→ WHAT YOU ARE ASKED TO DO:
Skip the images and repeat every entry word for word.

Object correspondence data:
'''

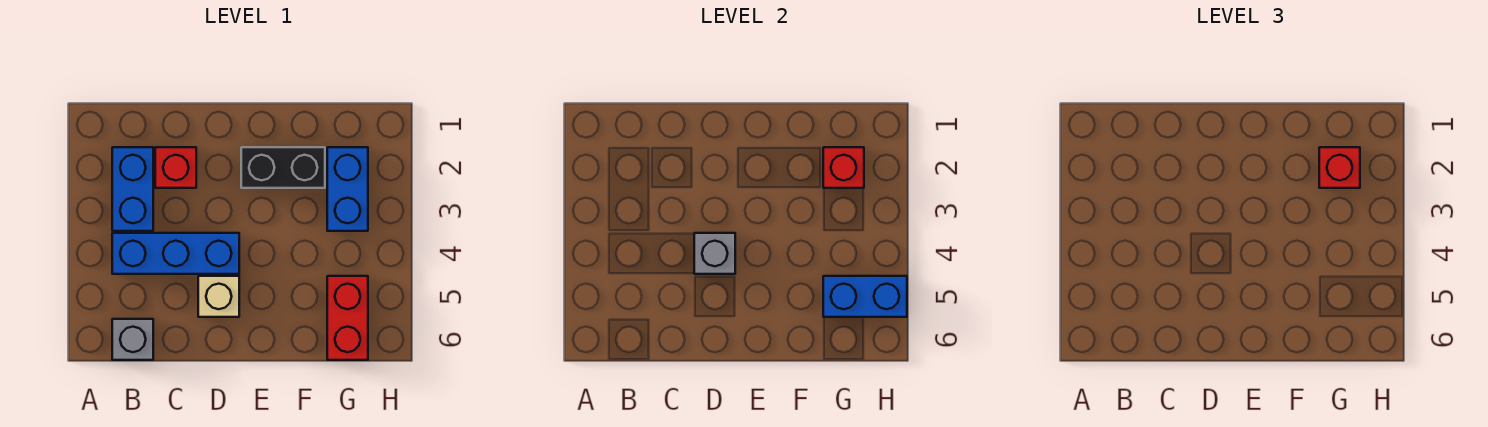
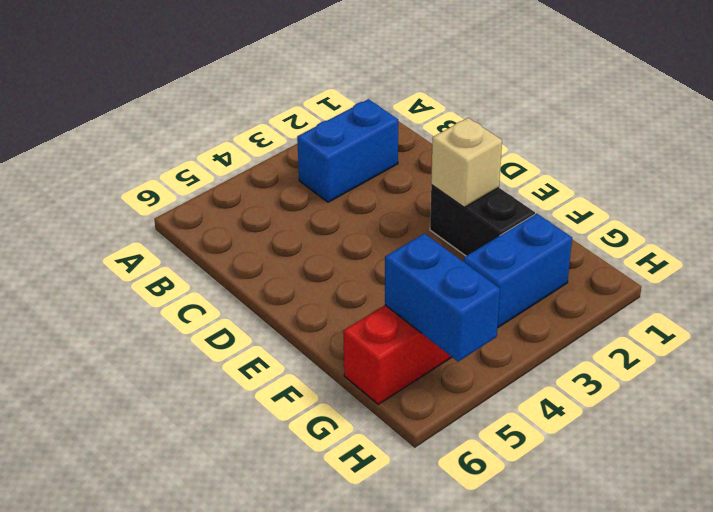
tan brick E2 level 2 -> tan brick D5 level 1
none -> blue brick B4:D4 level 1
none -> grey brick B6 level 1
none -> red brick C2 level 1

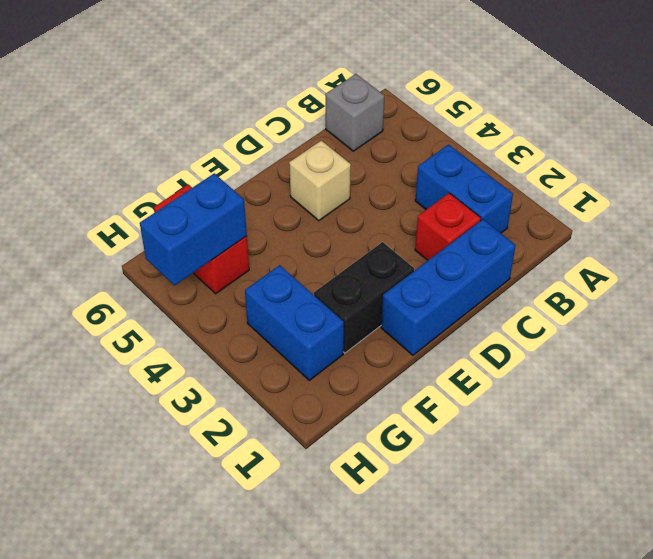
blue brick C1:E1 level 1 -> blue brick B4:D4 level 1
none -> grey brick D4 level 2
none -> red brick G2 level 2
none -> red brick G2 level 3

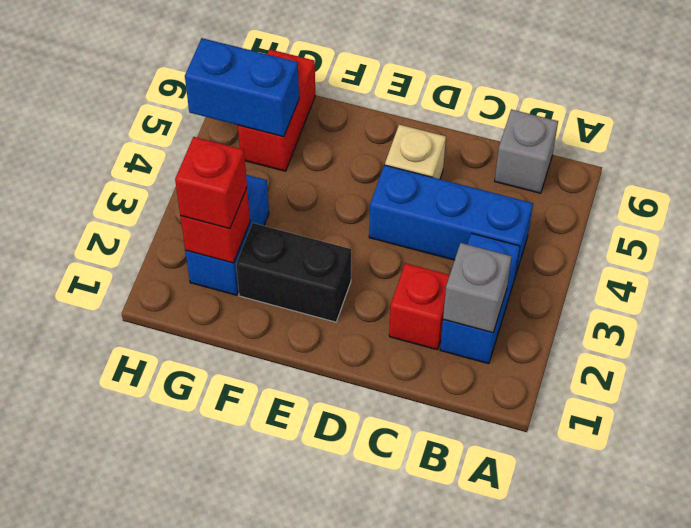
grey brick B2 level 2 -> grey brick D4 level 2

'''

→ RESULT FOR THIS EXERCISE:
tan brick E2 level 2 -> tan brick D5 level 1
none -> blue brick B4:D4 level 1
none -> grey brick B6 level 1
none -> red brick C2 level 1

blue brick C1:E1 level 1 -> blue brick B4:D4 level 1
none -> grey brick D4 level 2
none -> red brick G2 level 2
none -> red brick G2 level 3

grey brick B2 level 2 -> grey brick D4 level 2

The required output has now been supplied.